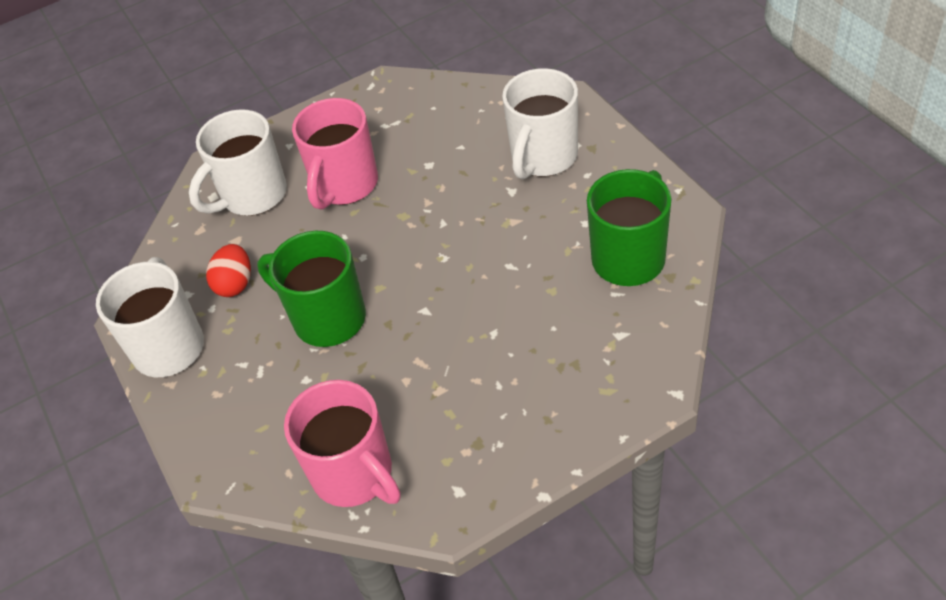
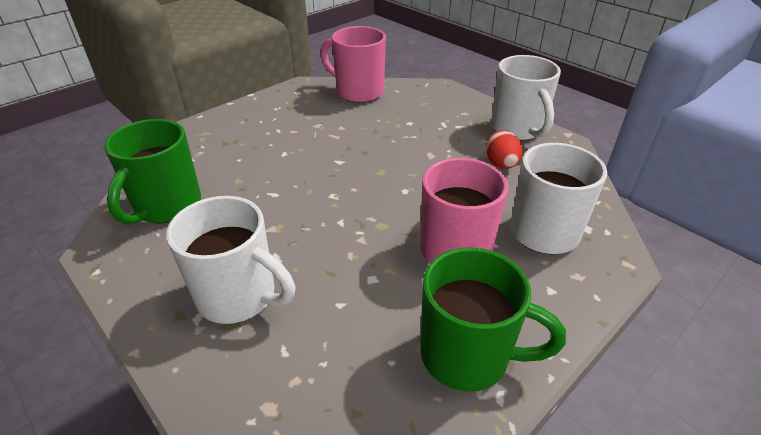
camera: 160 degrees right, 10 degrees down
(327, 318) = (413, 151): green mug -> green mug (467, 356)
(543, 158) = (239, 296): white mug -> white mug turned 105 degrees clockwise

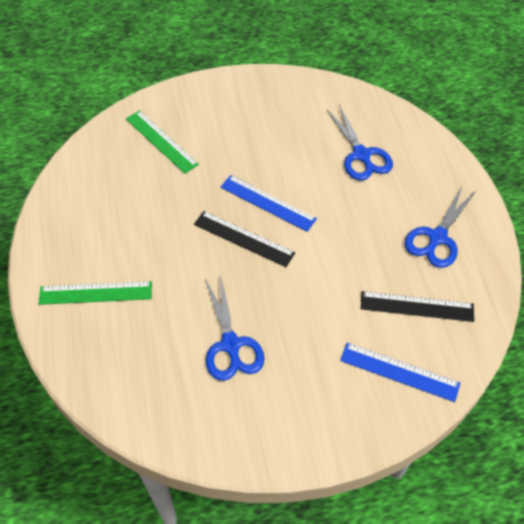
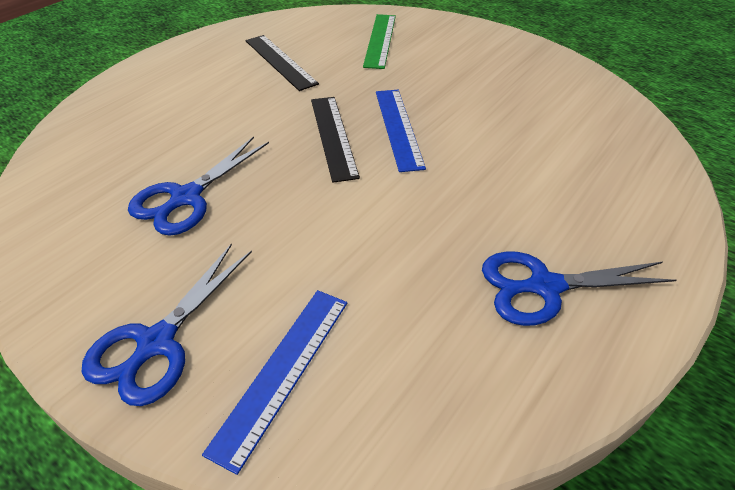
camera: 50 degrees right, 10 degrees down
(96, 293) = (171, 91): green ruler -> none
(361, 155) = (559, 155): blue scissors -> blue scissors (156, 343)
(399, 371) = (283, 371): blue ruler -> blue ruler turned 45 degrees clockwise
(417, 306) = (410, 329): black ruler -> black ruler (280, 61)

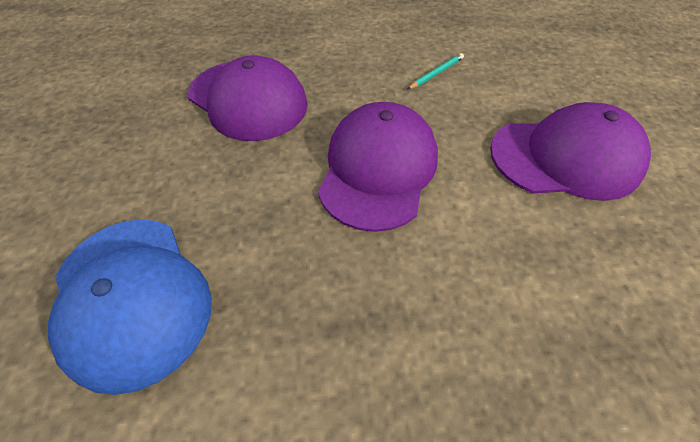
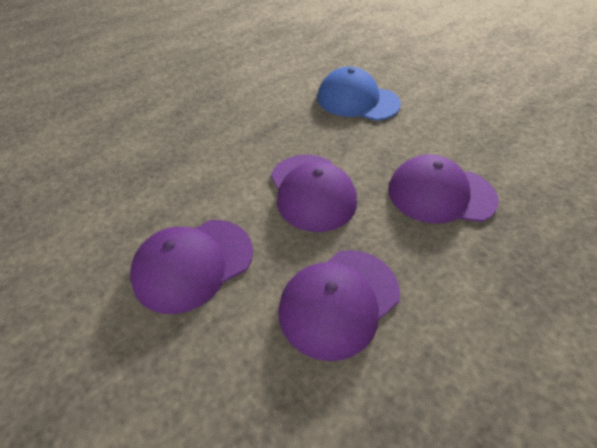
camera: 145 degrees right, 5 degrees down
(436, 73) = (339, 301): turquoise pencil -> purple cap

*EXERCISE DETAILS*
Would you return the whole listing above exactly as written, skipping any image?

*TASK OUTPUT*
camera: 160 degrees right, 10 degrees down
(327, 318) = (413, 151): green mug -> green mug (467, 356)
(543, 158) = (239, 296): white mug -> white mug turned 105 degrees clockwise

camera: 50 degrees right, 10 degrees down
(96, 293) = (171, 91): green ruler -> none
(361, 155) = (559, 155): blue scissors -> blue scissors (156, 343)
(399, 371) = (283, 371): blue ruler -> blue ruler turned 45 degrees clockwise
(417, 306) = (410, 329): black ruler -> black ruler (280, 61)

camera: 145 degrees right, 5 degrees down
(436, 73) = (339, 301): turquoise pencil -> purple cap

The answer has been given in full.